» **AIM**
Could you lay out the lines below as a Markdown table with the columns Row and Line, numbering each line and skipping any blank ones? Leave the pictures out.

» **DATASET EXCERPTS**
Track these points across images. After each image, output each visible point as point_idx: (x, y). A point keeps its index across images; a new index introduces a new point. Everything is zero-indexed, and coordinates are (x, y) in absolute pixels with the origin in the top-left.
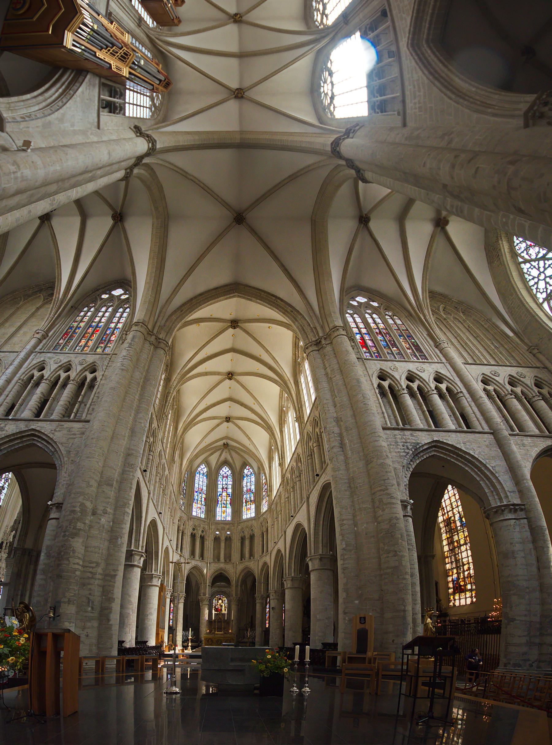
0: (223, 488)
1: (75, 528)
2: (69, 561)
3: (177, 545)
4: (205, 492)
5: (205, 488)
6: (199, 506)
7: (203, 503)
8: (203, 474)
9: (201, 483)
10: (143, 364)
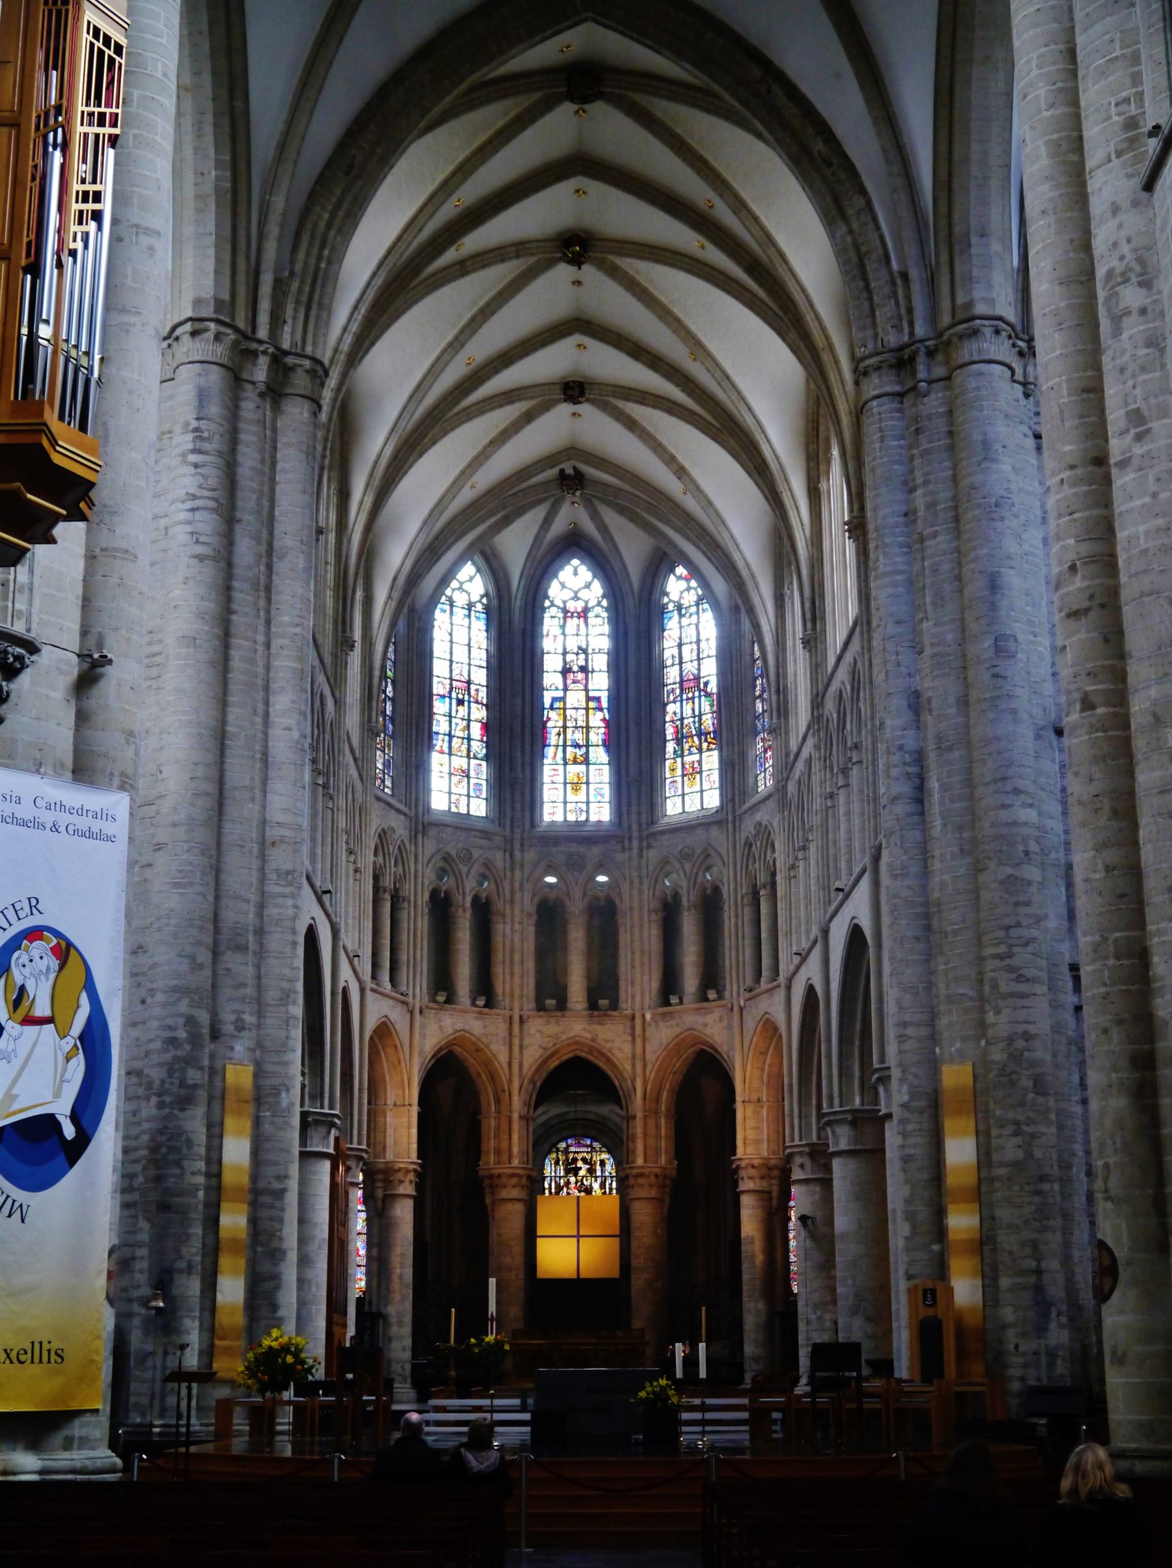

» **EXERCISE SOLUTION**
| Row | Line |
|---|---|
| 1 | Track these points across images. After each image, output each visible point as point_idx: (x, y). A point keeps its index across images; a new index introduces a new point. Everything is zero-indexed, and coordinates are (x, y) in absolute pixels with the origin in the top-left. |
| 2 | 0: (223, 488) |
| 3 | 1: (75, 528) |
| 4 | 2: (69, 561) |
| 5 | 3: (177, 545) |
| 6 | 4: (205, 492) |
| 7 | 5: (205, 488) |
| 8 | 6: (199, 506) |
| 9 | 7: (203, 503) |
| 10 | 8: (203, 474) |
| 11 | 9: (201, 483) |
| 12 | 10: (143, 364) |